Beginning with the line containing "(921, 378) = (228, 87): blue" and ending with the line containing "(656, 227) = (210, 378): red pot -> none", write out each line of the records below exactly; pictures and lines outside that range are left out.

● **Data section**
- Opening Delimiter -

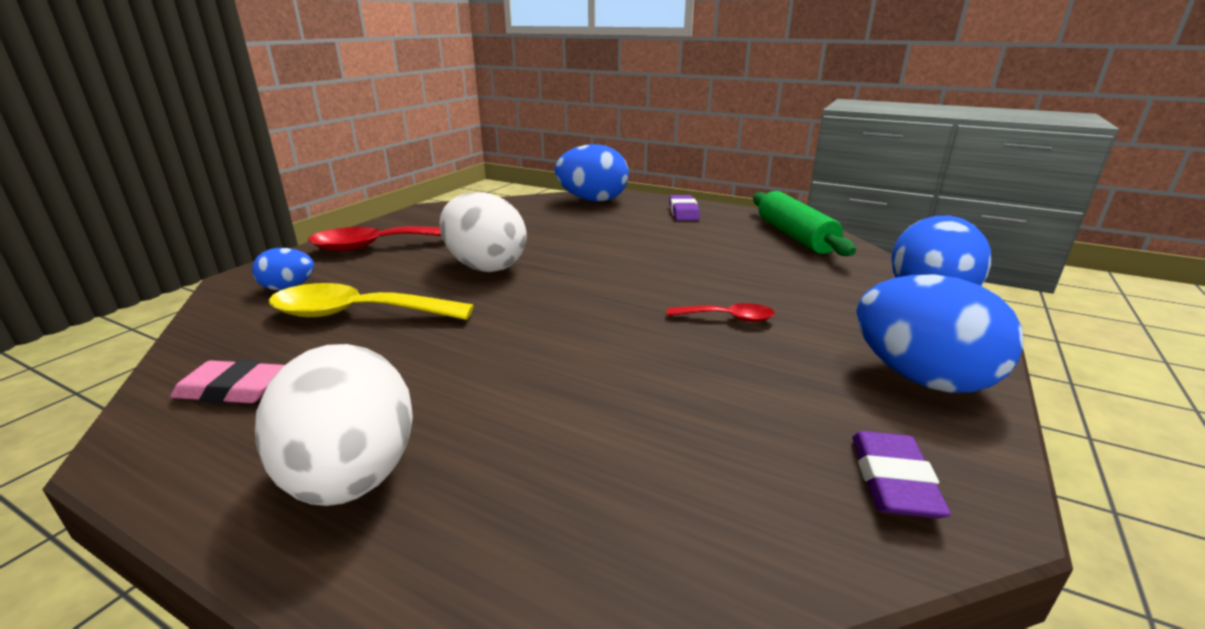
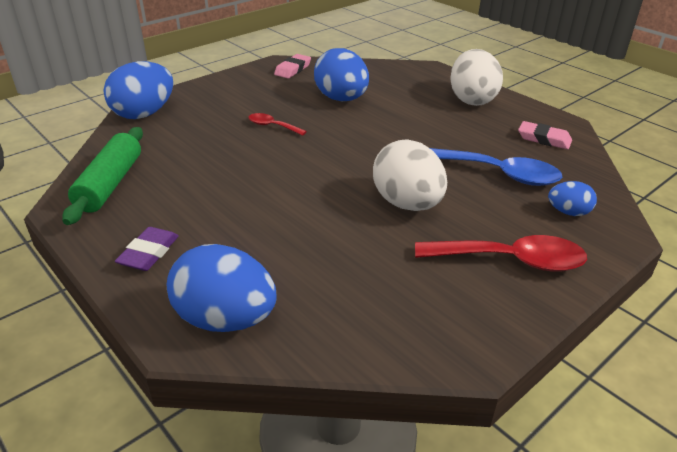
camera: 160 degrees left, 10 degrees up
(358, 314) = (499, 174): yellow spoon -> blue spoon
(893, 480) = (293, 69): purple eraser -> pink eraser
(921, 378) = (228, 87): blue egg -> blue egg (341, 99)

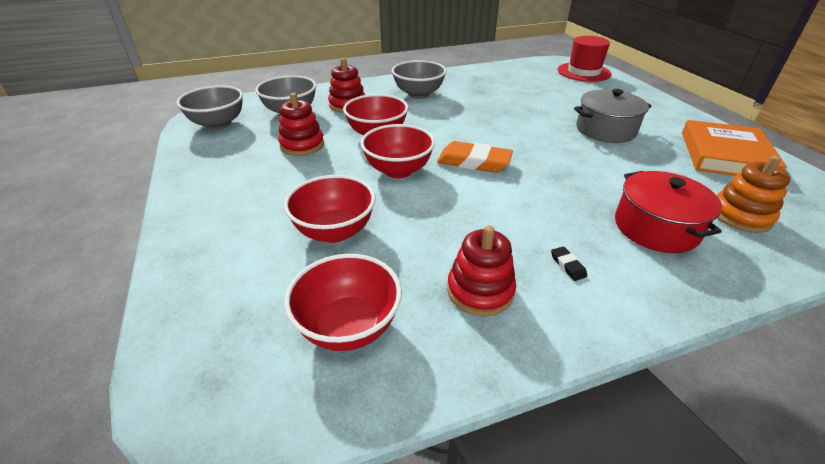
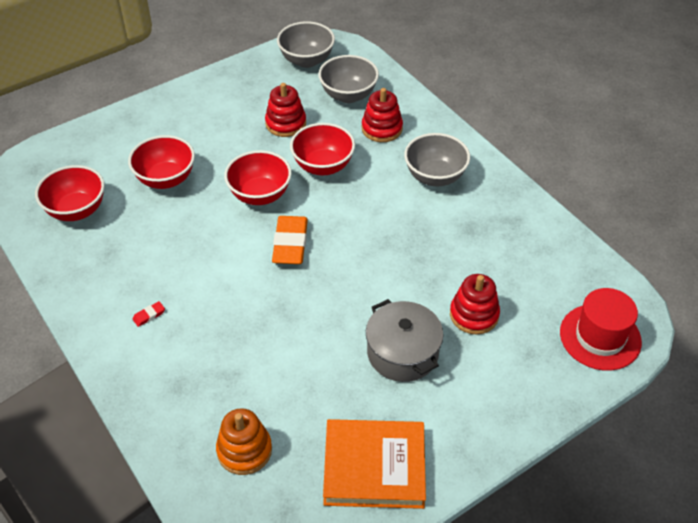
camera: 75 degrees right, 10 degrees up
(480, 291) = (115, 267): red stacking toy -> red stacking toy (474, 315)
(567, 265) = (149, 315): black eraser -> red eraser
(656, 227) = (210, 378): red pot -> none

- Closing Delimiter -
- Opening Delimiter -

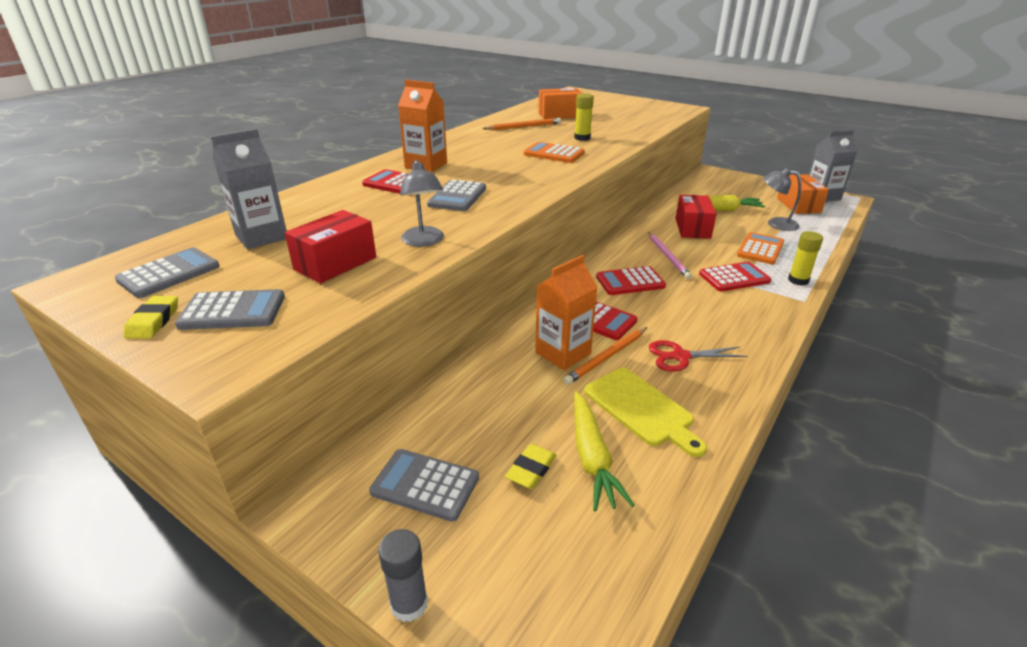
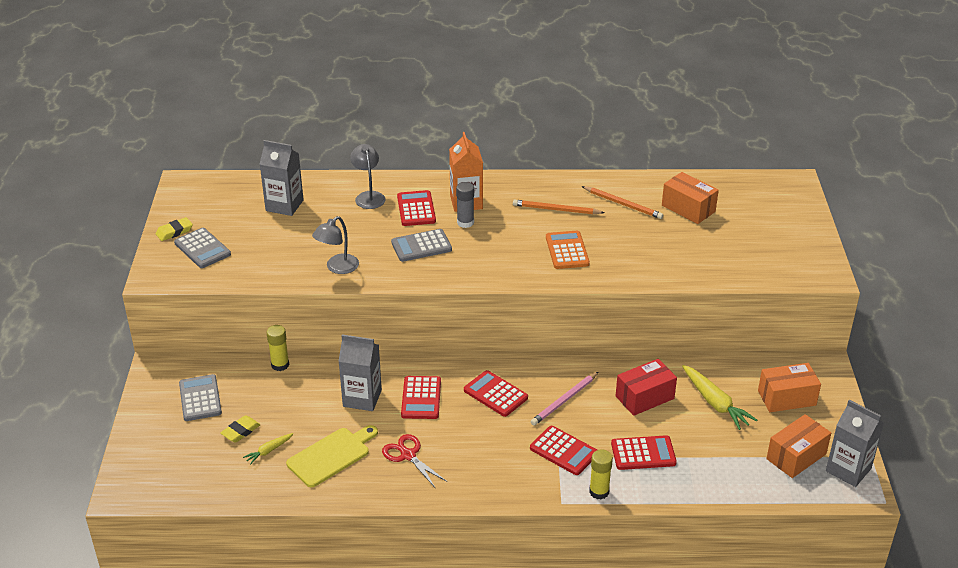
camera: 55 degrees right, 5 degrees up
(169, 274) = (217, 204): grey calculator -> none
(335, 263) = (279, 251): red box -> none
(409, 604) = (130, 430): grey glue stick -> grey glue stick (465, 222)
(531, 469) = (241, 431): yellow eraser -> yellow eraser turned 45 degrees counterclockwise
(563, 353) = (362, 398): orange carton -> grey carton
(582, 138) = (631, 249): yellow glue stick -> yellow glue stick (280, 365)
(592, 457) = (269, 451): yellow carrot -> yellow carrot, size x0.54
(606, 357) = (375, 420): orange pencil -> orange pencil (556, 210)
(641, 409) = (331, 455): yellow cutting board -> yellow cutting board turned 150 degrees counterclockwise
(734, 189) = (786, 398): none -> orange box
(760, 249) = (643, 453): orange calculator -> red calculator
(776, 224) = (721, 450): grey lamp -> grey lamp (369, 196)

- Closing Delimiter -

● **Reply**
(921, 378) = (228, 87): blue egg -> blue egg (341, 99)

camera: 75 degrees right, 10 degrees up
(480, 291) = (115, 267): red stacking toy -> red stacking toy (474, 315)
(567, 265) = (149, 315): black eraser -> red eraser
(656, 227) = (210, 378): red pot -> none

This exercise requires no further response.